**What this task involves:**
Repeat the records below exactly, leaving out any pictures.

**Object correspondence data:**
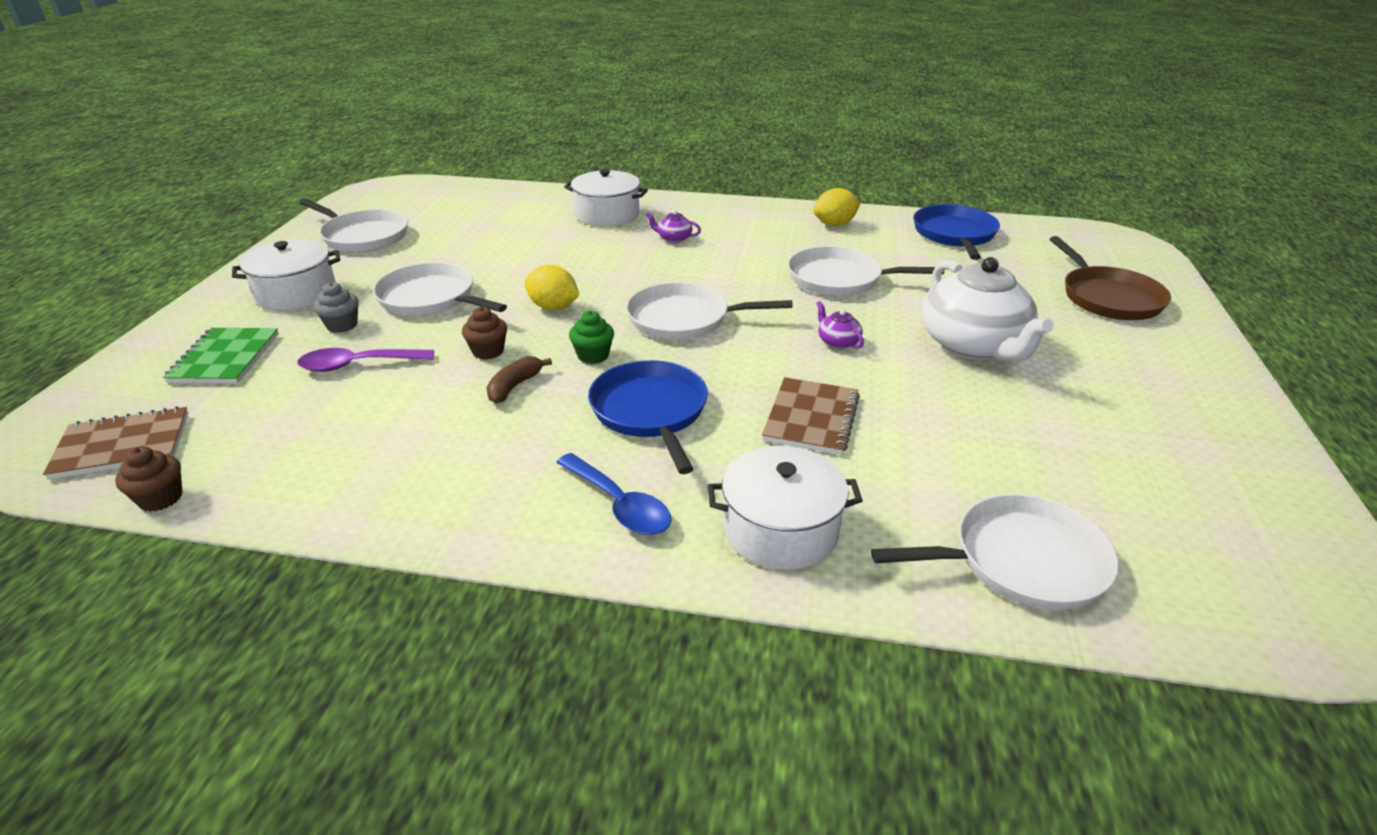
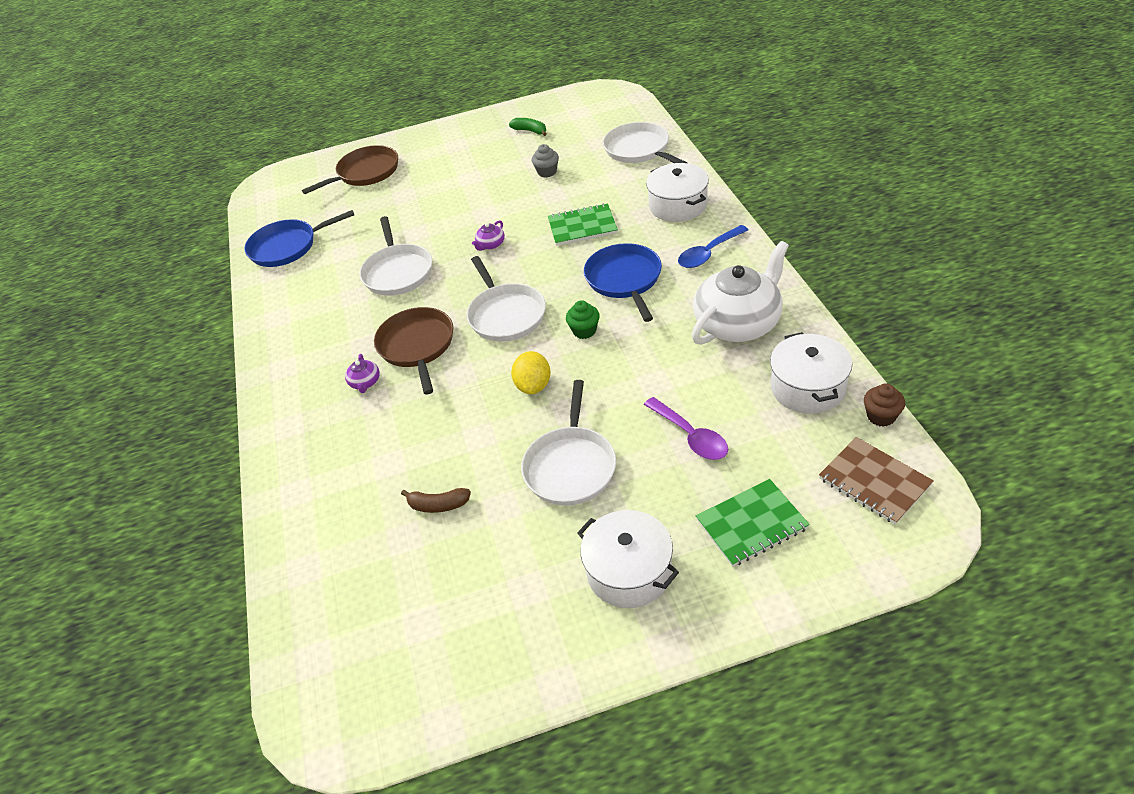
camera: 110 degrees left, 10 degrees up
white pan [300,199,408,252] -> none
grey cupcake [314,282,359,333] -> grey cupcake moved to [532,144,559,177]
brown cupcake [462,307,507,359] -> none
brown banana [486,356,552,403] -> brown banana moved to [401,488,471,513]
blue spoon [556,453,671,535] -> blue spoon turned 150 degrees counterclockwise [678,225,749,268]
white pot [564,169,648,226] -> white pot moved to [770,332,852,413]
blue pan [588,360,708,474] -> blue pan turned 120 degrees clockwise [584,243,662,322]
brown notebook [762,377,860,455] -> green notebook [548,203,618,246]
yellow lemon [813,188,861,226] -> none
white teapot [921,257,1054,361] -> white teapot moved to [692,241,789,345]
none -> brown pan [374,307,454,395]
none -> green banana [509,118,547,136]

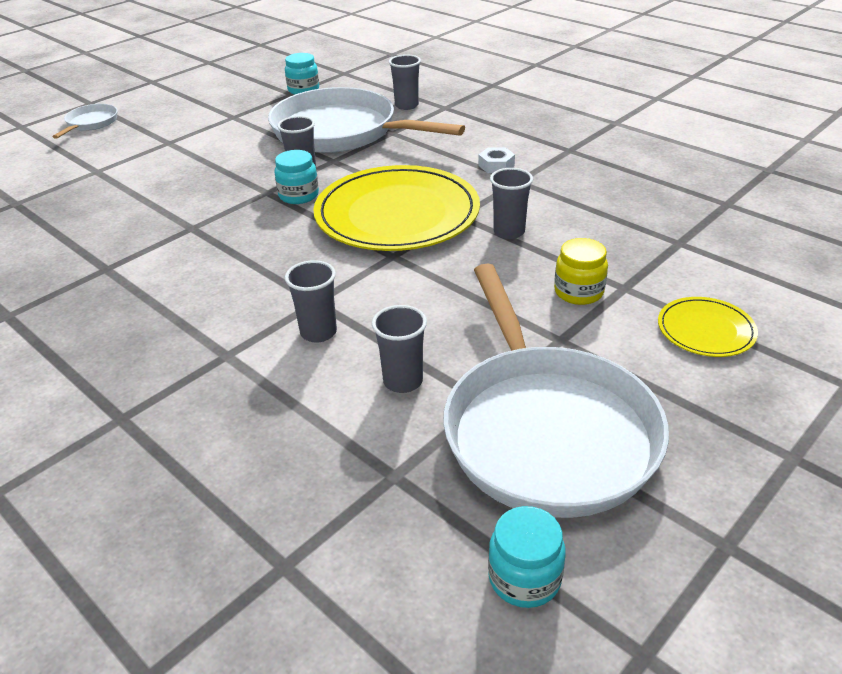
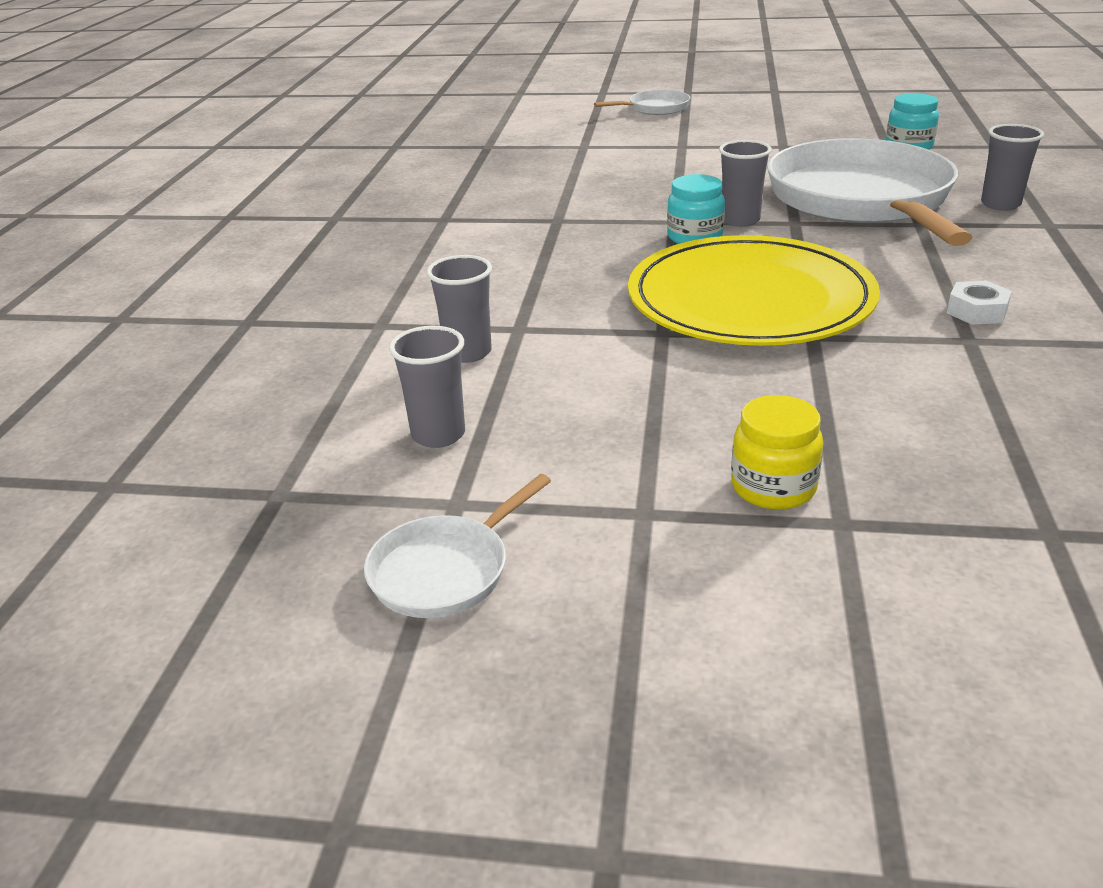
camera: 55 degrees right, 5 degrees down
white pan [443,263,669,518] -> white pan [364,474,551,618], size x0.43
turquoise jar [488,506,566,608] -> none
grey cup [490,168,533,239] -> none
yellow plate [658,297,758,357] -> none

**Worked solution:**
camera: 110 degrees left, 10 degrees up
white pan [300,199,408,252] -> none
grey cupcake [314,282,359,333] -> grey cupcake moved to [532,144,559,177]
brown cupcake [462,307,507,359] -> none
brown banana [486,356,552,403] -> brown banana moved to [401,488,471,513]
blue spoon [556,453,671,535] -> blue spoon turned 150 degrees counterclockwise [678,225,749,268]
white pot [564,169,648,226] -> white pot moved to [770,332,852,413]
blue pan [588,360,708,474] -> blue pan turned 120 degrees clockwise [584,243,662,322]
brown notebook [762,377,860,455] -> green notebook [548,203,618,246]
yellow lemon [813,188,861,226] -> none
white teapot [921,257,1054,361] -> white teapot moved to [692,241,789,345]
none -> brown pan [374,307,454,395]
none -> green banana [509,118,547,136]

camera: 55 degrees right, 5 degrees down
white pan [443,263,669,518] -> white pan [364,474,551,618], size x0.43
turquoise jar [488,506,566,608] -> none
grey cup [490,168,533,239] -> none
yellow plate [658,297,758,357] -> none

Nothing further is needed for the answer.